──────── Records ────────

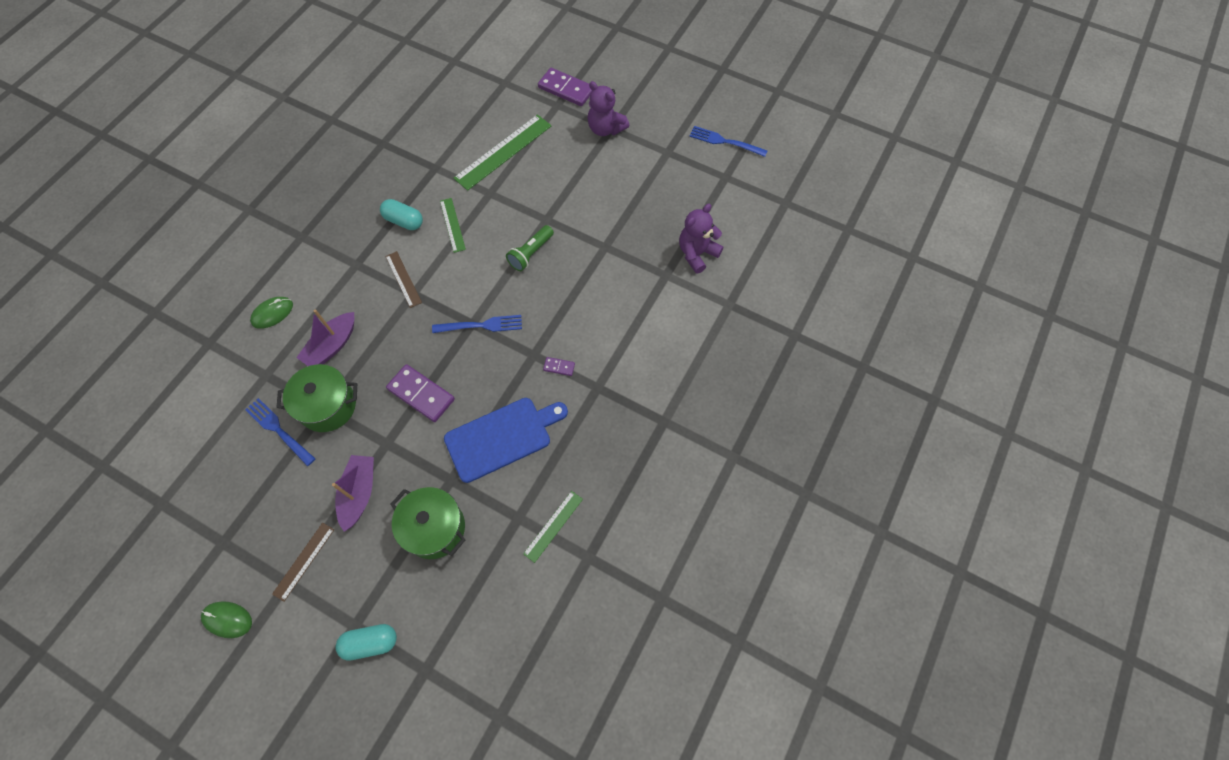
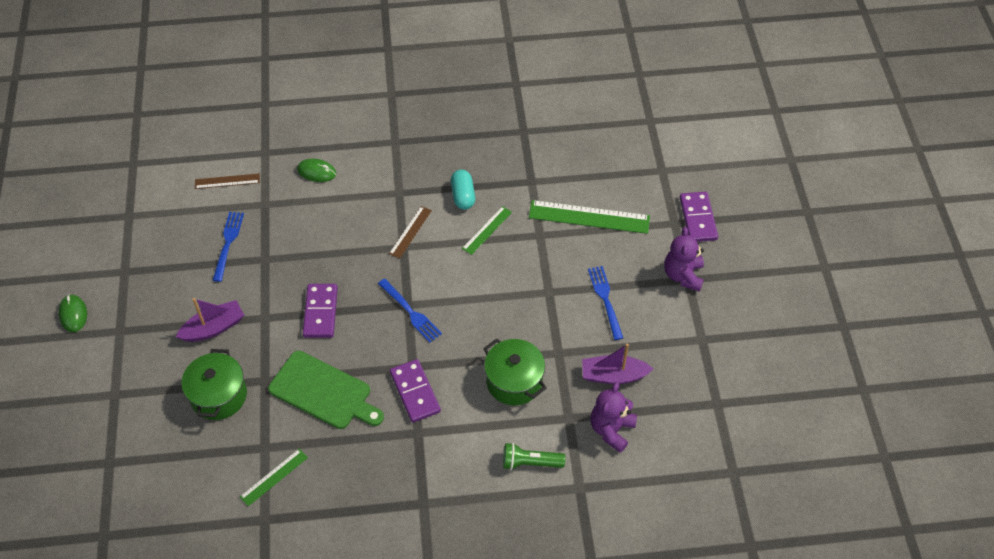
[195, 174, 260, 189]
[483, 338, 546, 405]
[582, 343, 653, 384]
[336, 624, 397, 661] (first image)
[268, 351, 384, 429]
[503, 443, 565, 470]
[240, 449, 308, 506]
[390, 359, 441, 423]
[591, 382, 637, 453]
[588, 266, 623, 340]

────────

● **Instructions to follow**
Copy all the records above exactly, but leave out the pictures.

● **Exercise answer**
[195, 174, 260, 189]
[483, 338, 546, 405]
[582, 343, 653, 384]
[336, 624, 397, 661] (first image)
[268, 351, 384, 429]
[503, 443, 565, 470]
[240, 449, 308, 506]
[390, 359, 441, 423]
[591, 382, 637, 453]
[588, 266, 623, 340]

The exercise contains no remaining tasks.